## Work order
Across the records below, report how many lines include the word "star", stating the number alone.
----- Data to use
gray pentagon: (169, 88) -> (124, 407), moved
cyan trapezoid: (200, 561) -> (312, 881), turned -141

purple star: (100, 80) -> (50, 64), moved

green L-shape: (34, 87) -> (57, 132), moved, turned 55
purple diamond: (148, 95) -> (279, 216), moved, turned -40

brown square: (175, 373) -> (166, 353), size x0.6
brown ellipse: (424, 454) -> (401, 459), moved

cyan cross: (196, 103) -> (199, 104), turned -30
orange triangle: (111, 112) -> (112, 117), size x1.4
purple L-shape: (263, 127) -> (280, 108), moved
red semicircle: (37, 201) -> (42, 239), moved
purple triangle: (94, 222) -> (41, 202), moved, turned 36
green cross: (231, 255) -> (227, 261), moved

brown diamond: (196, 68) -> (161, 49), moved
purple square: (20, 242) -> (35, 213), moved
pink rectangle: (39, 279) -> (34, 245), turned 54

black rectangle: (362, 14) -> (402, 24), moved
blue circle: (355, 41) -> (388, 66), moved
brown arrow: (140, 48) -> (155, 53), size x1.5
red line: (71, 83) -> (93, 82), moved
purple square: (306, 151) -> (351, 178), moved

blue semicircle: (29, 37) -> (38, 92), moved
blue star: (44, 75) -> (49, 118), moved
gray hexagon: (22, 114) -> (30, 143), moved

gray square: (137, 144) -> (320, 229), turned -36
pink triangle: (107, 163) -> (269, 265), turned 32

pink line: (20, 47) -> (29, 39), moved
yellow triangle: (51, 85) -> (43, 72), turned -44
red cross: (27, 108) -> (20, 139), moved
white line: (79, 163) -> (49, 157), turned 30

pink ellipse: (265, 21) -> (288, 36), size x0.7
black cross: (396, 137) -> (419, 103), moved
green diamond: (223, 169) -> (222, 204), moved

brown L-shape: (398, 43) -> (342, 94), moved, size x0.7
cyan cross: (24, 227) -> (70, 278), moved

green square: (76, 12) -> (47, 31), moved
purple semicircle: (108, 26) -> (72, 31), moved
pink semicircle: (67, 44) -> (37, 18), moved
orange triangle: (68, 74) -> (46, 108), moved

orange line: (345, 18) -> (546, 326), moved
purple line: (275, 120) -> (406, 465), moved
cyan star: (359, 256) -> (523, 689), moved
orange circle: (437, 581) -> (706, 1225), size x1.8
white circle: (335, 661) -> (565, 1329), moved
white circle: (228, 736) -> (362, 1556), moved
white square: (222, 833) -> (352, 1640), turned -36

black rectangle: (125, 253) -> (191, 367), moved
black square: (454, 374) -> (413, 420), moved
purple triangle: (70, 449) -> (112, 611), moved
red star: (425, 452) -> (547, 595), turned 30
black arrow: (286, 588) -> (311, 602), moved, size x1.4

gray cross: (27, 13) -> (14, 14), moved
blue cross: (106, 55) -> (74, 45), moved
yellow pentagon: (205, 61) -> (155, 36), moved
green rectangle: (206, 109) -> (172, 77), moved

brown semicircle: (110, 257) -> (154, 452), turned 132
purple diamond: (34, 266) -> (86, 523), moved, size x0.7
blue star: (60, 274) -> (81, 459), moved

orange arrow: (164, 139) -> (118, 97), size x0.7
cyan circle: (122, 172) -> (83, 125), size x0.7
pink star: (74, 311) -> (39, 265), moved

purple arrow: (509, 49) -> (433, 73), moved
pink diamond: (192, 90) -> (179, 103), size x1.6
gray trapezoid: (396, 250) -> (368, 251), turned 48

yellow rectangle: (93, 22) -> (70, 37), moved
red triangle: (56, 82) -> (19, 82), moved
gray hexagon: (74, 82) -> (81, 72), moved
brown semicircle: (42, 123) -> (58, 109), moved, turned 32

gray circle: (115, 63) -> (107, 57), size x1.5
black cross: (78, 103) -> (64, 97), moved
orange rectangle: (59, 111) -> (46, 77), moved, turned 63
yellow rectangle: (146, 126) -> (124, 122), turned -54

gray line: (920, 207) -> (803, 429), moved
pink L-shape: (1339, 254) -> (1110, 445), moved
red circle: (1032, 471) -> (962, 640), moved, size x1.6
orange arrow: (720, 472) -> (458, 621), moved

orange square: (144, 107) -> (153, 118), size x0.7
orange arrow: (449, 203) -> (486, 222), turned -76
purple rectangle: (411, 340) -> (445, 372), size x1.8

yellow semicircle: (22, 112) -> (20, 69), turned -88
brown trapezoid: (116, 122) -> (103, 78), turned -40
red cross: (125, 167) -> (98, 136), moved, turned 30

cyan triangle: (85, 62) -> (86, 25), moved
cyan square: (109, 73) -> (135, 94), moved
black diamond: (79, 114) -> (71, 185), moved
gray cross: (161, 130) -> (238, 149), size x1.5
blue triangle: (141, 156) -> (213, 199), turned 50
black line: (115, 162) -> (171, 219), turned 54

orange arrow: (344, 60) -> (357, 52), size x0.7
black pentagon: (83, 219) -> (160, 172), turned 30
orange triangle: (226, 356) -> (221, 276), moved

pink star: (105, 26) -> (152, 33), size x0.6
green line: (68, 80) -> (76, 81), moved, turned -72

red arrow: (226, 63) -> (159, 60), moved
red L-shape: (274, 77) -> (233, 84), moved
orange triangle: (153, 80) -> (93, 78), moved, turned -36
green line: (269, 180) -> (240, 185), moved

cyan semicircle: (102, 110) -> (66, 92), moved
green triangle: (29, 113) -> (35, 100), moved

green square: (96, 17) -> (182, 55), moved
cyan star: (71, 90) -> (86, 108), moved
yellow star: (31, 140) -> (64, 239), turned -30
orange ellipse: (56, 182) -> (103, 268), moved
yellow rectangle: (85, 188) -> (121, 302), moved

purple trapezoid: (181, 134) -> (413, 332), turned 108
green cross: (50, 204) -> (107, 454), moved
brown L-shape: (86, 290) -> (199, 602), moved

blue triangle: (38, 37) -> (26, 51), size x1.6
----------
## Exercise answer
9